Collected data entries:
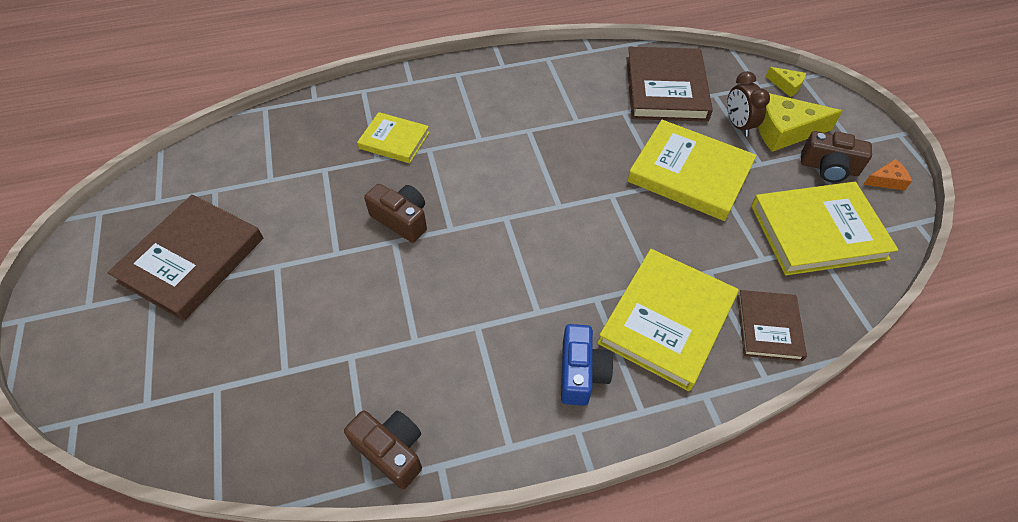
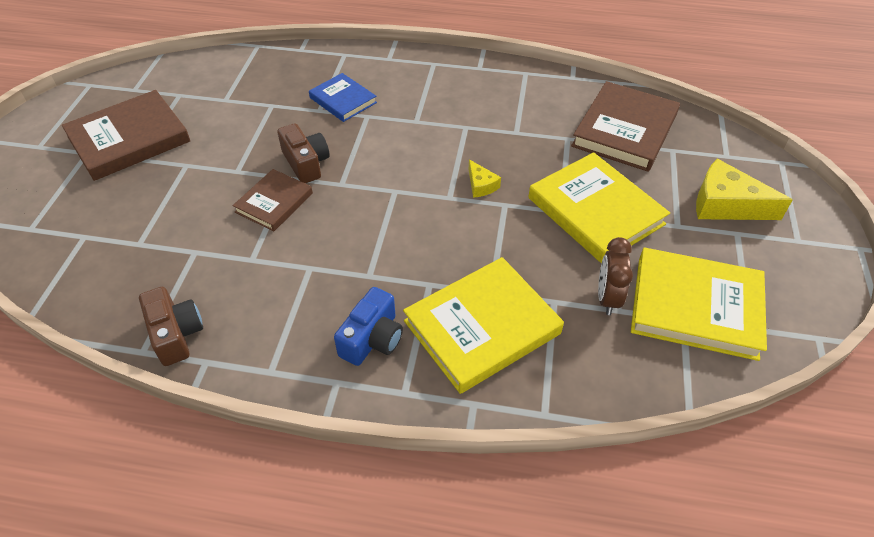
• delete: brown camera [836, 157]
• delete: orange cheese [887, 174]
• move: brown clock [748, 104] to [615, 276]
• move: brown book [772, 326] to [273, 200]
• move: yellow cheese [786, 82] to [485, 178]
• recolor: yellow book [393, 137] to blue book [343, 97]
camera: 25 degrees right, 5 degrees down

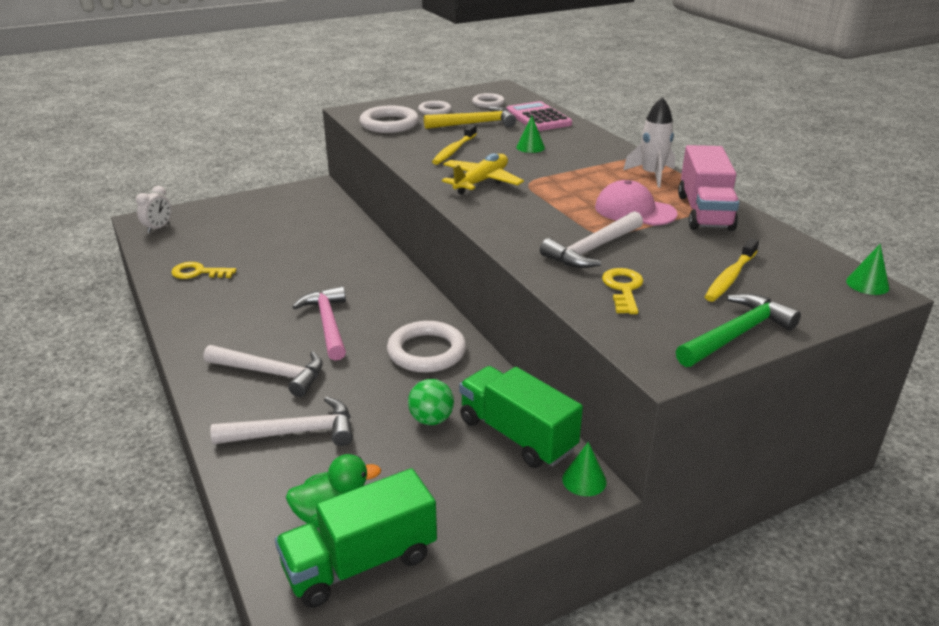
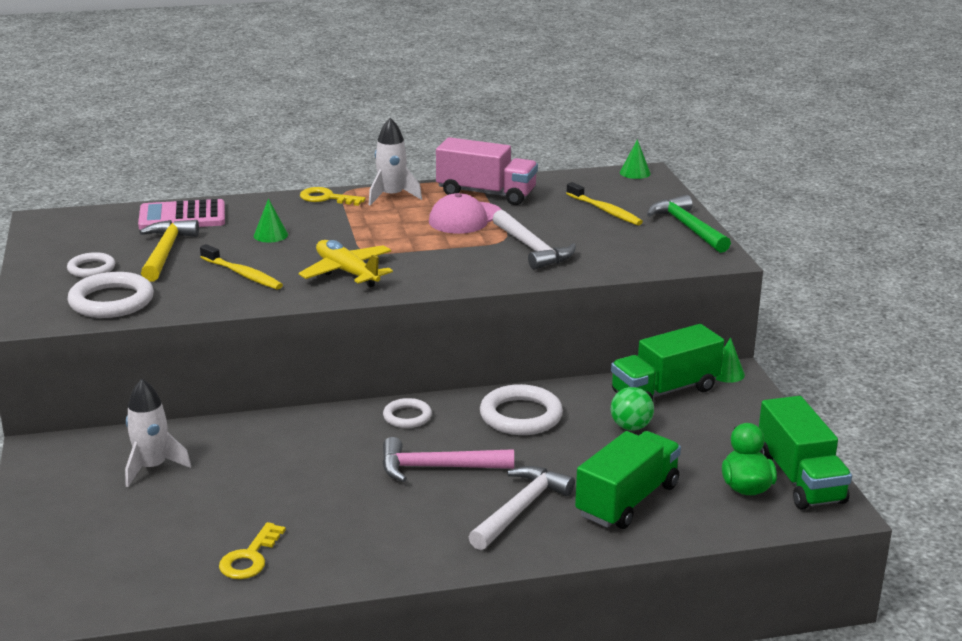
• delete: white clock [154, 209]
• insert: white rocket [158, 433]
• move: white ring [488, 100] to [407, 413]
• move: yellow key [622, 291] to [333, 196]
• replace: white hammer [282, 421] to green truck [628, 480]
camera: 75 degrees left, 5 degrees down

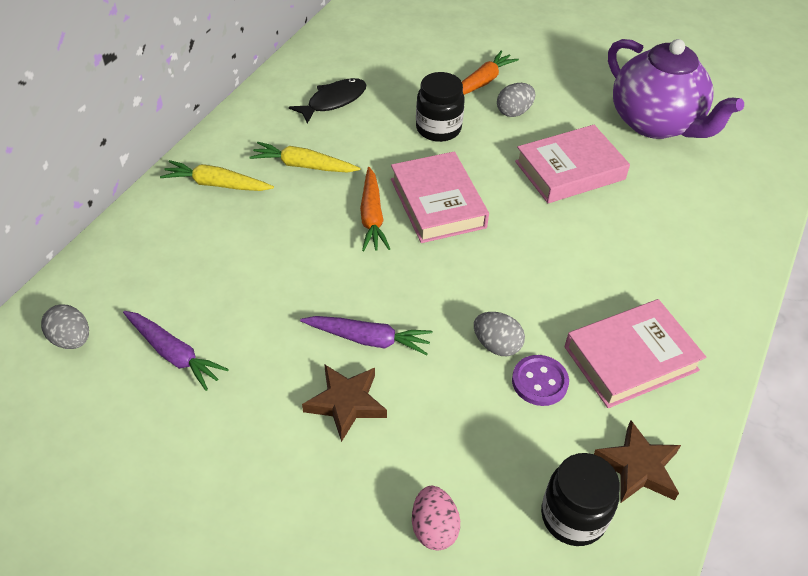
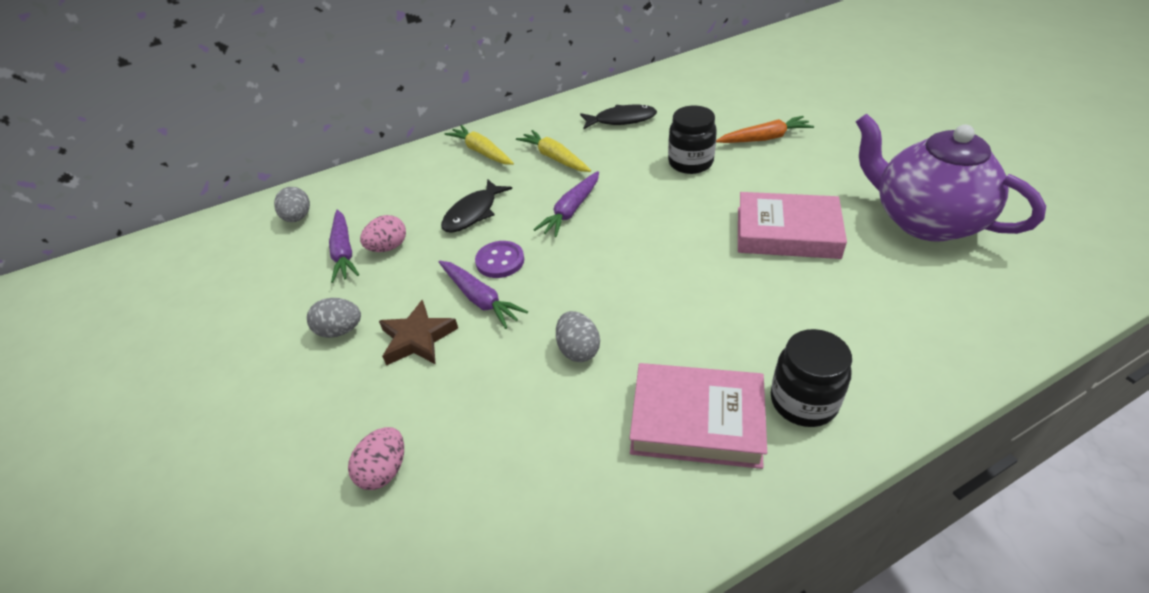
• delete: pink book [440, 197]
• delete: brown star [637, 461]
• insert: pink egg [383, 233]
• insert: black fish [476, 206]
• move: grey egg [516, 100] to [334, 318]
• move: purple button [540, 380] to [499, 259]
• move: black jar [580, 499] to [811, 378]
• recolor: orange carrot [375, 209] to purple carrot [566, 204]
• rotate: purple teapot [676, 89] = [951, 178] 135 degrees clockwise
camera: 40 degrees right, 5 degrees down

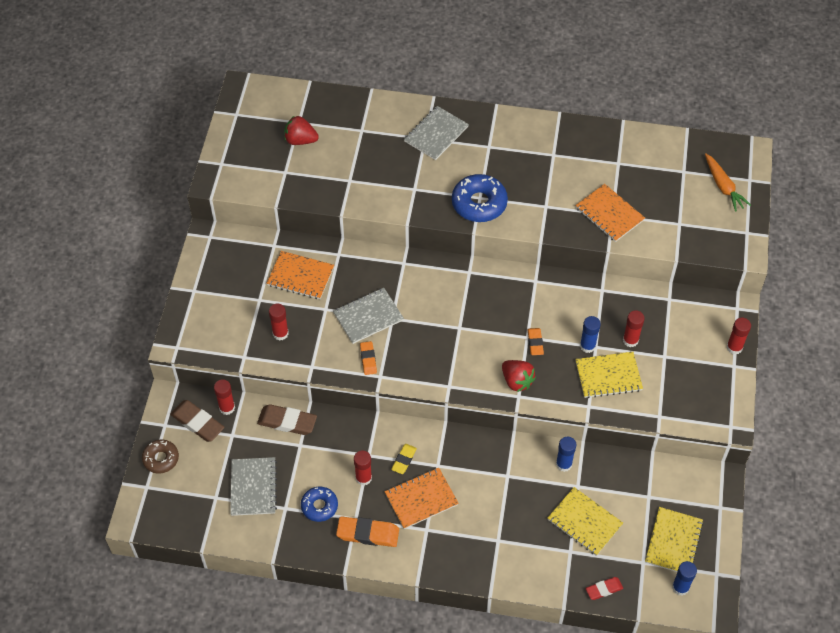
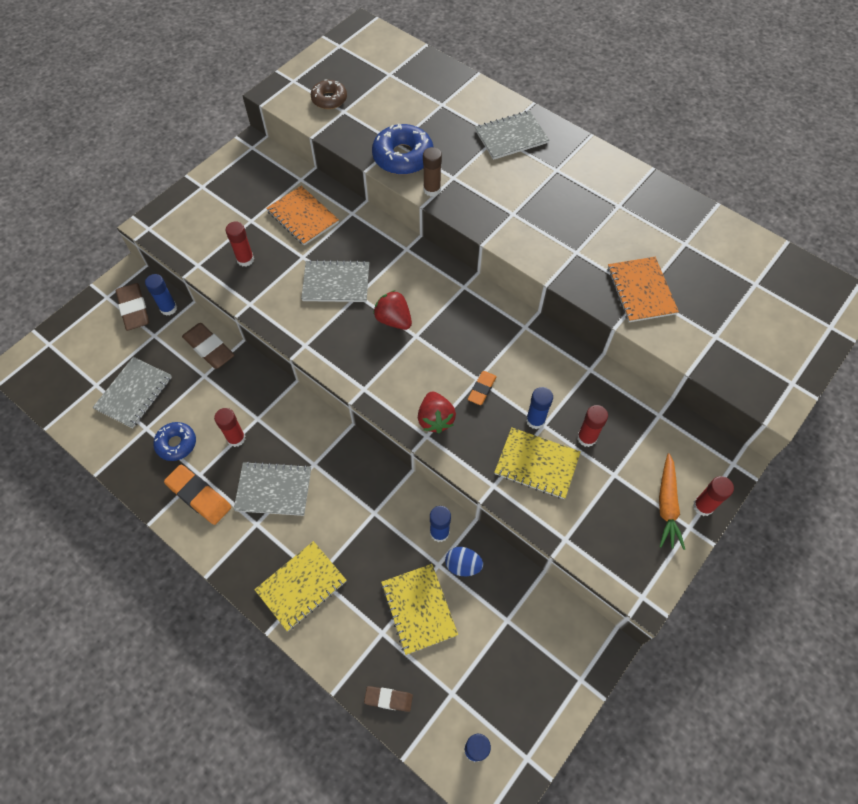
• delete: orange eraser [368, 358]
• delete: yellow eraser [404, 459]
• insert: brown glue stick [432, 171]
• insert: blue egg [464, 561]
• move: brown donut [160, 457] to [329, 94]
• move: red strawberry [301, 130] to [392, 310]
• move: blue donut [480, 198] to [403, 149]
• move: yellow notebook [674, 539] to [300, 586]
• move: orange carrot [728, 183] to [672, 501]
• recolor: red glue stick [224, 397] to blue glue stick [161, 295]
• recolor: orange notebook [422, 498] to grey notebook [272, 488]
• recolor: red eraser [604, 588] to brown eraser [388, 699]
camera: 30 degrees right, 5 degrees up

Task details:
Return, word for word, the lines of the data above from the line with "cheese [887, 174]" through the line with "book [343, 97]", inclusive.

Answer space:
• delete: orange cheese [887, 174]
• move: brown clock [748, 104] to [615, 276]
• move: brown book [772, 326] to [273, 200]
• move: yellow cheese [786, 82] to [485, 178]
• recolor: yellow book [393, 137] to blue book [343, 97]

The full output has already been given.